YOUR ASSIGNMENT: The listing below is to be duplicated exactly, with every picture omitted.

DATA RECORDS:

-- Opening Marker --

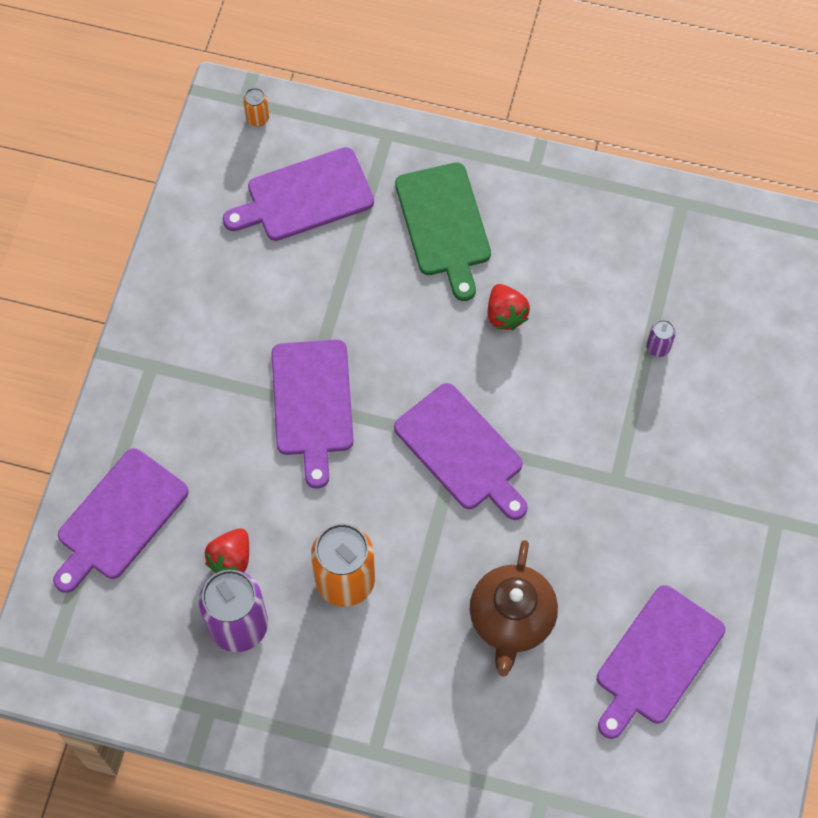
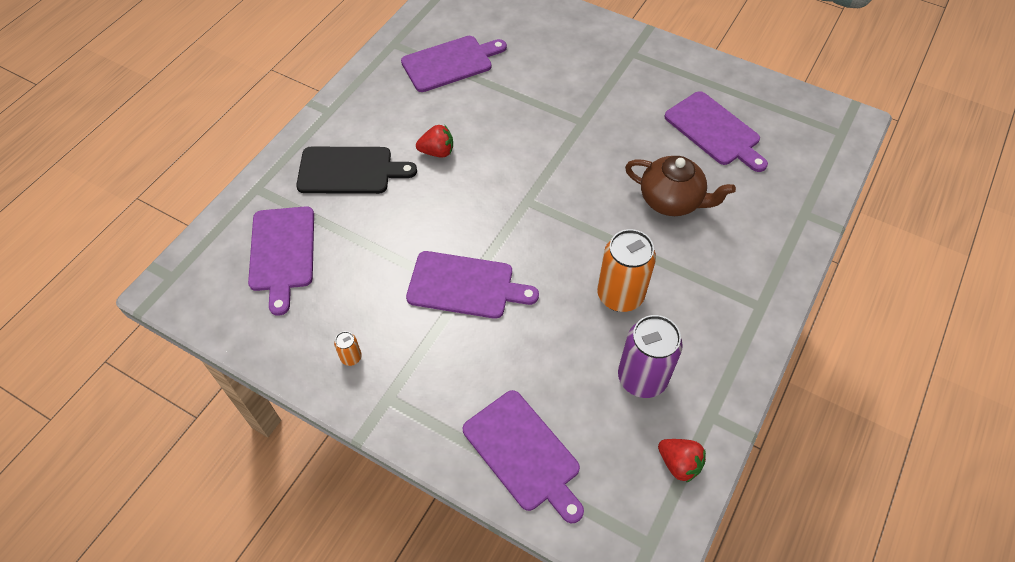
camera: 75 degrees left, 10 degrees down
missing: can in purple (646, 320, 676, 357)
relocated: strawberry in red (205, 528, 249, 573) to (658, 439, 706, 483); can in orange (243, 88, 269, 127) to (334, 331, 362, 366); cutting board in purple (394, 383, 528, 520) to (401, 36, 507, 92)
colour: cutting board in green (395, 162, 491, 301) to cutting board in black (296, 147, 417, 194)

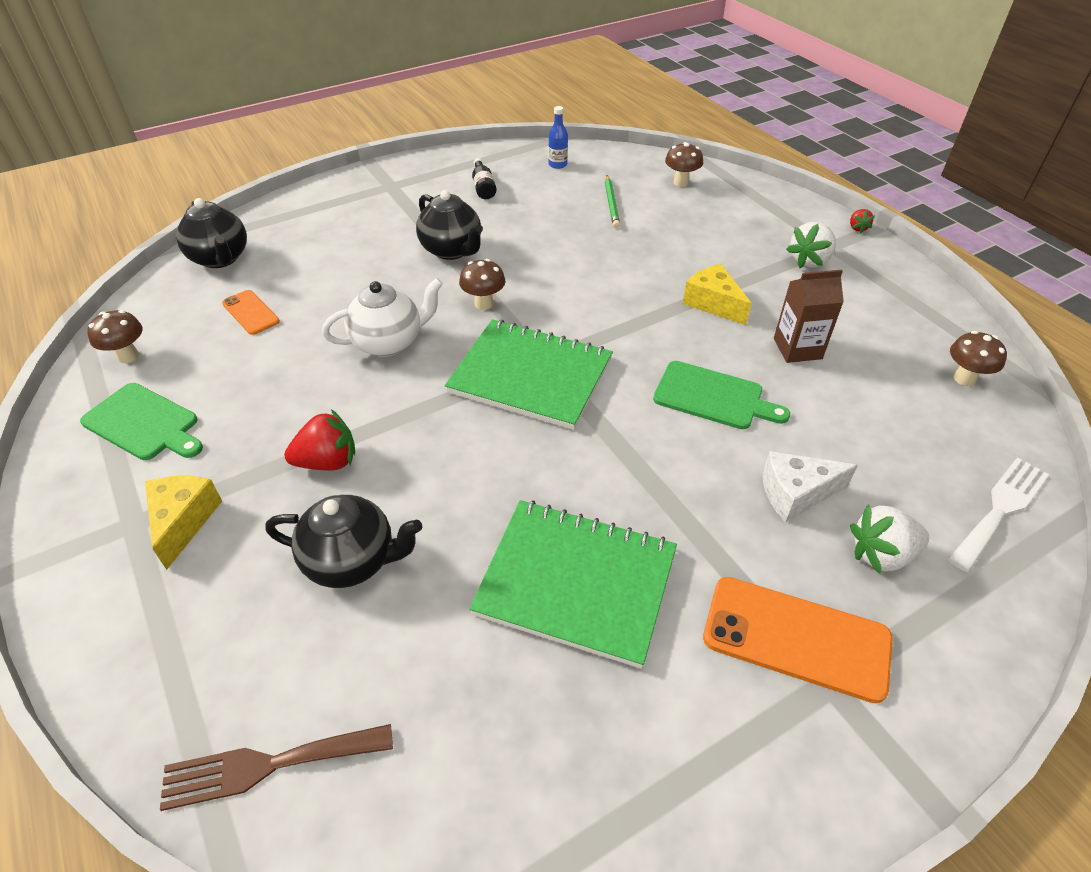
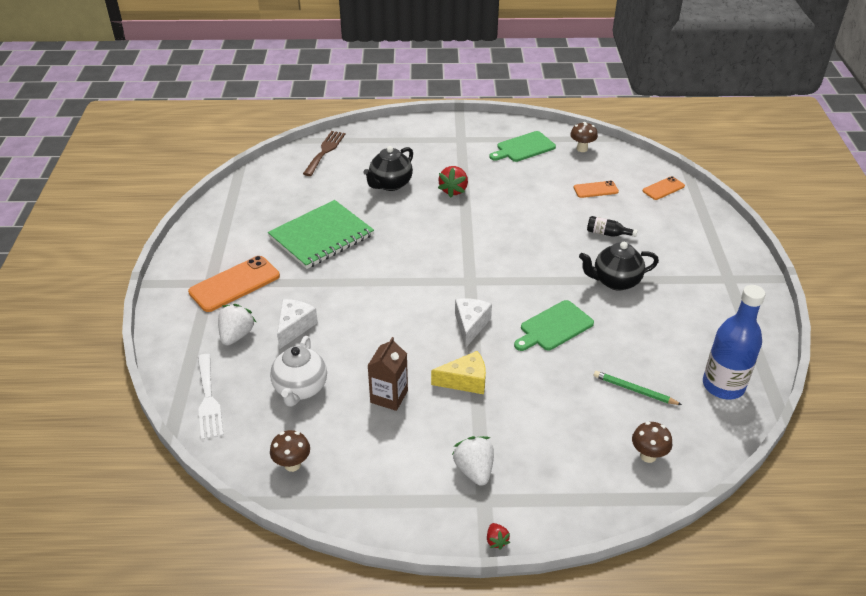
camera: 120 degrees right, 5 degrees down
missing: cheese in yellow (145, 476, 222, 570); notebook in green (445, 319, 613, 430); mushroom in brown (459, 259, 505, 310)
appeared: cheese in white (455, 298, 492, 348)
relocated: teapot in white (322, 278, 443, 357) to (270, 336, 327, 406); bottle in black (472, 158, 496, 199) to (587, 216, 638, 237); cutting board in green (653, 361, 790, 429) to (514, 300, 594, 351)
exchanged: teapot in black (176, 198, 247, 268) to phone in orange (643, 176, 685, 200)
spun: strawberry in red (850, 209, 875, 233) = (487, 523, 510, 550) 135 degrees counterclockwise
size: bottle in blue (548, 106, 568, 169) = (703, 285, 765, 400) x2.20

-- Closing Marker --

RESPONSE BELOW:
camera: 75 degrees left, 10 degrees down
missing: can in purple (646, 320, 676, 357)
relocated: strawberry in red (205, 528, 249, 573) to (658, 439, 706, 483); can in orange (243, 88, 269, 127) to (334, 331, 362, 366); cutting board in purple (394, 383, 528, 520) to (401, 36, 507, 92)
colour: cutting board in green (395, 162, 491, 301) to cutting board in black (296, 147, 417, 194)

camera: 120 degrees right, 5 degrees down
missing: cheese in yellow (145, 476, 222, 570); notebook in green (445, 319, 613, 430); mushroom in brown (459, 259, 505, 310)
appeared: cheese in white (455, 298, 492, 348)
relocated: teapot in white (322, 278, 443, 357) to (270, 336, 327, 406); bottle in black (472, 158, 496, 199) to (587, 216, 638, 237); cutting board in green (653, 361, 790, 429) to (514, 300, 594, 351)
exchanged: teapot in black (176, 198, 247, 268) to phone in orange (643, 176, 685, 200)
spun: strawberry in red (850, 209, 875, 233) = (487, 523, 510, 550) 135 degrees counterclockwise
size: bottle in blue (548, 106, 568, 169) = (703, 285, 765, 400) x2.20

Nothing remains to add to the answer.